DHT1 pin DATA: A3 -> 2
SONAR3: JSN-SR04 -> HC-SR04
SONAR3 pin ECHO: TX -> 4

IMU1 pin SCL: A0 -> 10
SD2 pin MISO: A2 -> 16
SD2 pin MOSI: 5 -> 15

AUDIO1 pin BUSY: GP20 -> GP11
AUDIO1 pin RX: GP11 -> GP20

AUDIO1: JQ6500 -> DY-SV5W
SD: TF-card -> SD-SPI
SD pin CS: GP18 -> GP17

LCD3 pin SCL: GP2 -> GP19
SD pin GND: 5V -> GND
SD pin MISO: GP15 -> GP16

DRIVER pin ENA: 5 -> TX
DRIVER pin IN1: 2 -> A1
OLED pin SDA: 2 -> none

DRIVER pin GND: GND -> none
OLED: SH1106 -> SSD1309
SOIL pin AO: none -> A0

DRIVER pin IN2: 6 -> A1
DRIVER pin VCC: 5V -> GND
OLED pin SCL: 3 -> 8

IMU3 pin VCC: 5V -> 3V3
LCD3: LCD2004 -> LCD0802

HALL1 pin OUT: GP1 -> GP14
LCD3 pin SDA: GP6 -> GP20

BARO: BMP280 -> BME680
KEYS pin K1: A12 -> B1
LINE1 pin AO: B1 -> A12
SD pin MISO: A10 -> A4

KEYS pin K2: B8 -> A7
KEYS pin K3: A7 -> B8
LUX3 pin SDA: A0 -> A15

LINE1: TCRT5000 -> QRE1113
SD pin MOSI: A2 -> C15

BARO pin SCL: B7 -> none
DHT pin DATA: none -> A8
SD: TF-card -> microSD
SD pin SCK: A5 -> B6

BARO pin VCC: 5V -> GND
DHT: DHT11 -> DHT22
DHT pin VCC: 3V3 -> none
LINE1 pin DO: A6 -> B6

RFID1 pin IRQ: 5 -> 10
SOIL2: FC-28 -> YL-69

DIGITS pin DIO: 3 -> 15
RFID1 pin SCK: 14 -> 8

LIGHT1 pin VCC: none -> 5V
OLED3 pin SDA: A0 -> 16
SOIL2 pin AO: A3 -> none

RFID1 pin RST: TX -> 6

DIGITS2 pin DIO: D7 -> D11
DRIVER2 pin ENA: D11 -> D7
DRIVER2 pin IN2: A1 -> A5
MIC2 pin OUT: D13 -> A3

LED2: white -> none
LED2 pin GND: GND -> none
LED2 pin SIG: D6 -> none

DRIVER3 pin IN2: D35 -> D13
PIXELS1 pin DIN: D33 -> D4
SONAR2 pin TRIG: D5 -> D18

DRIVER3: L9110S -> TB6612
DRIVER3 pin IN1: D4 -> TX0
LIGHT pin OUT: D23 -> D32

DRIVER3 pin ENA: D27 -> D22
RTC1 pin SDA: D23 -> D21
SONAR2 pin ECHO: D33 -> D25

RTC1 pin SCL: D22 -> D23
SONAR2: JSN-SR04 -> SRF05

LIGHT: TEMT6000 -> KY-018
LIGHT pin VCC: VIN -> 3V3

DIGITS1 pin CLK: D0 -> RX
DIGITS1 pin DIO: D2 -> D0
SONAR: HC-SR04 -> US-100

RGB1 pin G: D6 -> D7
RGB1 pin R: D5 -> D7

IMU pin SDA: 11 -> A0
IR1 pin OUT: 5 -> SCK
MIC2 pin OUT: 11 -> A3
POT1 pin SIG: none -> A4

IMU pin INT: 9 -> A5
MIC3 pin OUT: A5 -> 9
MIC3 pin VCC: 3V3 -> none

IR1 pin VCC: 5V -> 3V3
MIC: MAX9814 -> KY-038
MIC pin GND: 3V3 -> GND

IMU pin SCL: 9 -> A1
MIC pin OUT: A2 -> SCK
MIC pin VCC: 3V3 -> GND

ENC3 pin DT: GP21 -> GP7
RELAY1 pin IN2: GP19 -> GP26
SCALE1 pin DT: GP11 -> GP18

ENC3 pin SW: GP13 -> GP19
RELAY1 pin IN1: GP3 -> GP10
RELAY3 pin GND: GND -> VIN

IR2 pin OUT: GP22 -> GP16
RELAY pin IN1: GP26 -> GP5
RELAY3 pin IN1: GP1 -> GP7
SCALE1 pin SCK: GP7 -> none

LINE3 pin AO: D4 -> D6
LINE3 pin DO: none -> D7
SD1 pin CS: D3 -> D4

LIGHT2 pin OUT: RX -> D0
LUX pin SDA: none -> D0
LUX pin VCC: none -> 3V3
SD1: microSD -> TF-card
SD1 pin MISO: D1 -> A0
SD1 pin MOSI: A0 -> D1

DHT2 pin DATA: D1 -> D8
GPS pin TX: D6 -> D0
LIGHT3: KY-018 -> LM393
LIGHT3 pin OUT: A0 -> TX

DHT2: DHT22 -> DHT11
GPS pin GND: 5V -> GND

────────────────────

__Problem to solve__: When you reach the line that contains "PIXELS1 pin DIN: D33 -> D4", stop; output it and every line before it from the start of the data, exactly as written.

__Answer below__:
DHT1 pin DATA: A3 -> 2
SONAR3: JSN-SR04 -> HC-SR04
SONAR3 pin ECHO: TX -> 4

IMU1 pin SCL: A0 -> 10
SD2 pin MISO: A2 -> 16
SD2 pin MOSI: 5 -> 15

AUDIO1 pin BUSY: GP20 -> GP11
AUDIO1 pin RX: GP11 -> GP20

AUDIO1: JQ6500 -> DY-SV5W
SD: TF-card -> SD-SPI
SD pin CS: GP18 -> GP17

LCD3 pin SCL: GP2 -> GP19
SD pin GND: 5V -> GND
SD pin MISO: GP15 -> GP16

DRIVER pin ENA: 5 -> TX
DRIVER pin IN1: 2 -> A1
OLED pin SDA: 2 -> none

DRIVER pin GND: GND -> none
OLED: SH1106 -> SSD1309
SOIL pin AO: none -> A0

DRIVER pin IN2: 6 -> A1
DRIVER pin VCC: 5V -> GND
OLED pin SCL: 3 -> 8

IMU3 pin VCC: 5V -> 3V3
LCD3: LCD2004 -> LCD0802

HALL1 pin OUT: GP1 -> GP14
LCD3 pin SDA: GP6 -> GP20

BARO: BMP280 -> BME680
KEYS pin K1: A12 -> B1
LINE1 pin AO: B1 -> A12
SD pin MISO: A10 -> A4

KEYS pin K2: B8 -> A7
KEYS pin K3: A7 -> B8
LUX3 pin SDA: A0 -> A15

LINE1: TCRT5000 -> QRE1113
SD pin MOSI: A2 -> C15

BARO pin SCL: B7 -> none
DHT pin DATA: none -> A8
SD: TF-card -> microSD
SD pin SCK: A5 -> B6

BARO pin VCC: 5V -> GND
DHT: DHT11 -> DHT22
DHT pin VCC: 3V3 -> none
LINE1 pin DO: A6 -> B6

RFID1 pin IRQ: 5 -> 10
SOIL2: FC-28 -> YL-69

DIGITS pin DIO: 3 -> 15
RFID1 pin SCK: 14 -> 8

LIGHT1 pin VCC: none -> 5V
OLED3 pin SDA: A0 -> 16
SOIL2 pin AO: A3 -> none

RFID1 pin RST: TX -> 6

DIGITS2 pin DIO: D7 -> D11
DRIVER2 pin ENA: D11 -> D7
DRIVER2 pin IN2: A1 -> A5
MIC2 pin OUT: D13 -> A3

LED2: white -> none
LED2 pin GND: GND -> none
LED2 pin SIG: D6 -> none

DRIVER3 pin IN2: D35 -> D13
PIXELS1 pin DIN: D33 -> D4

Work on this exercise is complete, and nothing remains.